◆ **Exercise objective**:
From the entries below, please output exactly the lines starting at the one containing "green car: 2 -> 3" and ending at the one containing "white eraser: 0 -> 1", both included.

►

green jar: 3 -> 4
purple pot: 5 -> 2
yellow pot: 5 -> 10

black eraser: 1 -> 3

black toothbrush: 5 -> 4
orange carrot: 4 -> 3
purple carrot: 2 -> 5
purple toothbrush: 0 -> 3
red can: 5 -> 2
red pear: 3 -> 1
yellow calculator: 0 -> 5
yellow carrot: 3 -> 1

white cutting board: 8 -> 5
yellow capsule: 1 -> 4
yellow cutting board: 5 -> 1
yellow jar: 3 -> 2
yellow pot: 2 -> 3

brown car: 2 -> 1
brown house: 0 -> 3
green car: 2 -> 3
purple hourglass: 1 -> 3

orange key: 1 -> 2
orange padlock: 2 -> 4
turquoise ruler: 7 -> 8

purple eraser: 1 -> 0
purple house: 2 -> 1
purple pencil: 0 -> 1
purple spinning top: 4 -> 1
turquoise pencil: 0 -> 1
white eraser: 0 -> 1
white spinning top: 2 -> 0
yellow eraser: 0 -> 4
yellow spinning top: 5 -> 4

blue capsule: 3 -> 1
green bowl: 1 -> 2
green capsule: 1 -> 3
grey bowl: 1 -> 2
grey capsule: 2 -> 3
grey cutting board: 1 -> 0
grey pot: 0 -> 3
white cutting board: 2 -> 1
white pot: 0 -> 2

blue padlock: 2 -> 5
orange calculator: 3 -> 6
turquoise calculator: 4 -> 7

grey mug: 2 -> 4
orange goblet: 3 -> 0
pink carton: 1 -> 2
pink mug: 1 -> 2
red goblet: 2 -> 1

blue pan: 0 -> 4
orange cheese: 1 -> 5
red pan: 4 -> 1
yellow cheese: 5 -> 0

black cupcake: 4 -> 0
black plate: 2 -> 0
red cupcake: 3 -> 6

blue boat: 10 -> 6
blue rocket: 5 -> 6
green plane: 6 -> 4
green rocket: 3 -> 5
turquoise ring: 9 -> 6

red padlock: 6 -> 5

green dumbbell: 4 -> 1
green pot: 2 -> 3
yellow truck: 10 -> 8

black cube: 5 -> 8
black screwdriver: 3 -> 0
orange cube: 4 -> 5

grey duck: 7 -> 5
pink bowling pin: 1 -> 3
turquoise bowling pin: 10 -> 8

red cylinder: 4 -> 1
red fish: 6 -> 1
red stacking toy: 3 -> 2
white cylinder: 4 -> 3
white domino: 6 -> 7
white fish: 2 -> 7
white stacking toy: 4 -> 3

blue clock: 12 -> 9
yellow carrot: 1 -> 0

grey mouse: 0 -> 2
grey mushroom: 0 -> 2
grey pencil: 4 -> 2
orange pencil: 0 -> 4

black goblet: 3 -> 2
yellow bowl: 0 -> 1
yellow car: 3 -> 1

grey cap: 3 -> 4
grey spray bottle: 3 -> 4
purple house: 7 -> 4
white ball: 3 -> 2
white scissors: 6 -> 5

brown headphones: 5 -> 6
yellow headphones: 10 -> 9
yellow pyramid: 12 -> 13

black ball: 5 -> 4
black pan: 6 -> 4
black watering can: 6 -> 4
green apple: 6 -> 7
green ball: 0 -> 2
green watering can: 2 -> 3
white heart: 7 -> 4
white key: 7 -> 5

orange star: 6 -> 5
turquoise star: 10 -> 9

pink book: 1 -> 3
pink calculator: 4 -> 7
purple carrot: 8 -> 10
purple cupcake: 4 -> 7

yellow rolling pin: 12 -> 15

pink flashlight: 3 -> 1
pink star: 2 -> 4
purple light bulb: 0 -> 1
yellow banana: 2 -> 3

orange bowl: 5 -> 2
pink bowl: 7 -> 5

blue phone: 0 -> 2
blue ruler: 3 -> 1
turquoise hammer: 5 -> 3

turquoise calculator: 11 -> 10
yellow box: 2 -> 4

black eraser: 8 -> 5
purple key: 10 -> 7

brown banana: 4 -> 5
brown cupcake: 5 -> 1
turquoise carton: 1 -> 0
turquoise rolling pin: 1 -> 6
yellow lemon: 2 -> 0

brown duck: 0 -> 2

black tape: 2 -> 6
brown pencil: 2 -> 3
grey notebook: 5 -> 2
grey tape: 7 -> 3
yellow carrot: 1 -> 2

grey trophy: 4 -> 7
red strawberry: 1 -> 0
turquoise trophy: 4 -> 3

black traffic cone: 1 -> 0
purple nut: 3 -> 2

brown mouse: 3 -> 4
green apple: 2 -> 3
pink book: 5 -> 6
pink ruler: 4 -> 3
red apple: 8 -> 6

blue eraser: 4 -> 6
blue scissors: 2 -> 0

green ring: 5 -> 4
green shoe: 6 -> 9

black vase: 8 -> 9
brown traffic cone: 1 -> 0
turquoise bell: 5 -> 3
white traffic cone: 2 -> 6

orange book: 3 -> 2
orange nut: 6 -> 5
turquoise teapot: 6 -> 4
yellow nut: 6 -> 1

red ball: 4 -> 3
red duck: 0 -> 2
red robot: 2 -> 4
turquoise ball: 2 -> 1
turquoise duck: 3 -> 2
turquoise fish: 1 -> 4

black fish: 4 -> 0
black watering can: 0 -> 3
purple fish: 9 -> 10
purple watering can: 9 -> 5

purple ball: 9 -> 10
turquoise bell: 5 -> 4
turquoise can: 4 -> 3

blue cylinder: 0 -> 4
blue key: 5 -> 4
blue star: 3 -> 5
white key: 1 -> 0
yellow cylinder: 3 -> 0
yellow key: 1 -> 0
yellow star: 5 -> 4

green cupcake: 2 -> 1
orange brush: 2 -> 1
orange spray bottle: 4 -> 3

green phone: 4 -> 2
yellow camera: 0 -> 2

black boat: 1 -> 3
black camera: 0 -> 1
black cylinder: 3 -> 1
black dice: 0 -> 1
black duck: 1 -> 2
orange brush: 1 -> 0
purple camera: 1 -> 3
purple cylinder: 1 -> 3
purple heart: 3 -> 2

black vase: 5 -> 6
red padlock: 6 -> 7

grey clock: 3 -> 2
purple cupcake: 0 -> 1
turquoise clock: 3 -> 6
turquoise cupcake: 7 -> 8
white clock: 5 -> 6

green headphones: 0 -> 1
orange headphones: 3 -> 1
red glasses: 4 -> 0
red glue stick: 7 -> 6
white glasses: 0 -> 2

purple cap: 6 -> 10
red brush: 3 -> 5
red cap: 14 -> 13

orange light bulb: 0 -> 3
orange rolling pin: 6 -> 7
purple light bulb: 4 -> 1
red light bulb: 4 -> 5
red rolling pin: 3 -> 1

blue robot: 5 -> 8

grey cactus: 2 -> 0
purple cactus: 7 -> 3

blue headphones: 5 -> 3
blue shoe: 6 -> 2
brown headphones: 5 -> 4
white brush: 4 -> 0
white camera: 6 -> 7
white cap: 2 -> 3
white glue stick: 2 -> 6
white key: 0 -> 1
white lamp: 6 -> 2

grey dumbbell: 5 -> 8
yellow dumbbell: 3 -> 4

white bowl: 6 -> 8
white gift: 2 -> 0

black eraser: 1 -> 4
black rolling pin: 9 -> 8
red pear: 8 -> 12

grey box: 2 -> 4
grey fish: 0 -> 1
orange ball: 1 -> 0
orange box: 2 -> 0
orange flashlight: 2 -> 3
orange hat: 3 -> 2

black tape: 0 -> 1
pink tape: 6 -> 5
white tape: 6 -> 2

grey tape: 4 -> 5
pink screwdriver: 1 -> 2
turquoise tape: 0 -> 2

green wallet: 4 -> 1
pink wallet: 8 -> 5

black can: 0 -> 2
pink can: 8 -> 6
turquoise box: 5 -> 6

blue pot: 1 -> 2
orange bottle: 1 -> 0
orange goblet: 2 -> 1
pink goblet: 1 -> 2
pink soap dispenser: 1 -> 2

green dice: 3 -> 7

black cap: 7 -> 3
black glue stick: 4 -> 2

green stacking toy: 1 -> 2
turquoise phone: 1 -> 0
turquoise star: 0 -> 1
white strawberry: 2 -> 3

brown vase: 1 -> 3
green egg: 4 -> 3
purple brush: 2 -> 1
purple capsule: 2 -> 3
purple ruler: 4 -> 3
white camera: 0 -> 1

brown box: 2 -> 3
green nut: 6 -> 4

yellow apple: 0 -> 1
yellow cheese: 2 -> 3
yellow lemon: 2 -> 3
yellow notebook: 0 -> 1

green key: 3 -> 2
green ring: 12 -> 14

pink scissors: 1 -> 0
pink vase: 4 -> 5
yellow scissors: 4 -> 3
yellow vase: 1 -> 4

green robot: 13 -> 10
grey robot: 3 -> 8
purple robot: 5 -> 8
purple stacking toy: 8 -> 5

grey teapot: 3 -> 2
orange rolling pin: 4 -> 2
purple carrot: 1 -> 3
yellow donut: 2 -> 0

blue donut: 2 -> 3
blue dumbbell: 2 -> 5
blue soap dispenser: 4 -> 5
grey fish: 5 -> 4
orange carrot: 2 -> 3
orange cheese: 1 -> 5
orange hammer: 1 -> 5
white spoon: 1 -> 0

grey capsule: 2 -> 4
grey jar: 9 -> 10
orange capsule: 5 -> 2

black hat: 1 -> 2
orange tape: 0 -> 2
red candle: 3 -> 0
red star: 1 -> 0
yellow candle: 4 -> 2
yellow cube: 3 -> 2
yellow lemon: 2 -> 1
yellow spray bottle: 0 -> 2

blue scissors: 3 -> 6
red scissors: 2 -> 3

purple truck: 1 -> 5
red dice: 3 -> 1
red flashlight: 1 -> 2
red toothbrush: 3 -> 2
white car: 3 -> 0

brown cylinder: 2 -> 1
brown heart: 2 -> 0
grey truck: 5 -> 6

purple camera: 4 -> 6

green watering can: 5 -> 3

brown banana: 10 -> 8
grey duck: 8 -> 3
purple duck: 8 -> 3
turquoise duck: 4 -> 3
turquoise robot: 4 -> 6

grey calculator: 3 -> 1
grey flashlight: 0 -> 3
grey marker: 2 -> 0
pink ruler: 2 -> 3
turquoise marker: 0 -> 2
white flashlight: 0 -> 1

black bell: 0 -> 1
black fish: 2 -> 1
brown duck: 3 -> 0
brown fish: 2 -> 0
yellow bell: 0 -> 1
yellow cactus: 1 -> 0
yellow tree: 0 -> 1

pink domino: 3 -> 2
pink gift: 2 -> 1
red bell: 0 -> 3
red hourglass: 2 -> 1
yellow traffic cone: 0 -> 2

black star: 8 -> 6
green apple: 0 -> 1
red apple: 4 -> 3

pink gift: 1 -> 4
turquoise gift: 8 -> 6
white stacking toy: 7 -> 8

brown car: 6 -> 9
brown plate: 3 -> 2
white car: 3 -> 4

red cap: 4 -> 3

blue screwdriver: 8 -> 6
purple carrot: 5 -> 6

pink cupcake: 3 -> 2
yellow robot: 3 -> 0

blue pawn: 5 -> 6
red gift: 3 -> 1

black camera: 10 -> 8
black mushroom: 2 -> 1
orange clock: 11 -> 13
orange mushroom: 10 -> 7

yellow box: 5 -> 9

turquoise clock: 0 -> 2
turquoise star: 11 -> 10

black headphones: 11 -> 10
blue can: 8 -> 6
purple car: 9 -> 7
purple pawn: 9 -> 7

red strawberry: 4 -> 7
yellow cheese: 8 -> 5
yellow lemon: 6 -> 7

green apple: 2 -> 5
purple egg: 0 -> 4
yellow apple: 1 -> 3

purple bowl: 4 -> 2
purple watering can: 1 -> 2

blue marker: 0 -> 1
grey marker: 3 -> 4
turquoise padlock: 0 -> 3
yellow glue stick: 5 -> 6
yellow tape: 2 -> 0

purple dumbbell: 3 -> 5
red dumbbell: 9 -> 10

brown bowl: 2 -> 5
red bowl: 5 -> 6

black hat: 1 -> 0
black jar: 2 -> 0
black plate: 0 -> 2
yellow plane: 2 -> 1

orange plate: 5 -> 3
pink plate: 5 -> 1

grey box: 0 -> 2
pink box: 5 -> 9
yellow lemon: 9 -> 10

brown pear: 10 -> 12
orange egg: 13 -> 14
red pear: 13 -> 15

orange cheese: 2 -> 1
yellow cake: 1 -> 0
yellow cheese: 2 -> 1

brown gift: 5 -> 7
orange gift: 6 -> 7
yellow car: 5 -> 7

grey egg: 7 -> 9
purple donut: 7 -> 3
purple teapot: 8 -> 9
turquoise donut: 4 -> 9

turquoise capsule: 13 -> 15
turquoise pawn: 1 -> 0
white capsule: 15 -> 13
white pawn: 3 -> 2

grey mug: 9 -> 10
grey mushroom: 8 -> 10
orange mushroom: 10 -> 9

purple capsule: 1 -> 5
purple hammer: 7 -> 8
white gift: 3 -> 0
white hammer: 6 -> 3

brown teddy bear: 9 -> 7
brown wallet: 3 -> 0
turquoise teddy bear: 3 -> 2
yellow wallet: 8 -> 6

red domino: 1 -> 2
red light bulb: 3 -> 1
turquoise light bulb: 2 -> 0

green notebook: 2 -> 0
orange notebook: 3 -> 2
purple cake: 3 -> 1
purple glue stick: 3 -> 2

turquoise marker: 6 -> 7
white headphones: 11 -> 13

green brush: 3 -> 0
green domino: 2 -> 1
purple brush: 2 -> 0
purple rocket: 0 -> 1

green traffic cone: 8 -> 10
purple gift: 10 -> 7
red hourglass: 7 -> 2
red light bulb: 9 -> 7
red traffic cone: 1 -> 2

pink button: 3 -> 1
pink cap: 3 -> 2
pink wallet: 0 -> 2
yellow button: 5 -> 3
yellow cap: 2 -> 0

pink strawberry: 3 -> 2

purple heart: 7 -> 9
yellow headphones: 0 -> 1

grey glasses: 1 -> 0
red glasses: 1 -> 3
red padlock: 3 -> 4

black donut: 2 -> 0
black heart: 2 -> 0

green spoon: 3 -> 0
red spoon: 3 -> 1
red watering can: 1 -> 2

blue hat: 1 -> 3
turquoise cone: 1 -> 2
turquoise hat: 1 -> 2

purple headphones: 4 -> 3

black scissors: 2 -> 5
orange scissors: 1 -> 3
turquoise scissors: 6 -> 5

◄

◆ **Your response**:
green car: 2 -> 3
purple hourglass: 1 -> 3

orange key: 1 -> 2
orange padlock: 2 -> 4
turquoise ruler: 7 -> 8

purple eraser: 1 -> 0
purple house: 2 -> 1
purple pencil: 0 -> 1
purple spinning top: 4 -> 1
turquoise pencil: 0 -> 1
white eraser: 0 -> 1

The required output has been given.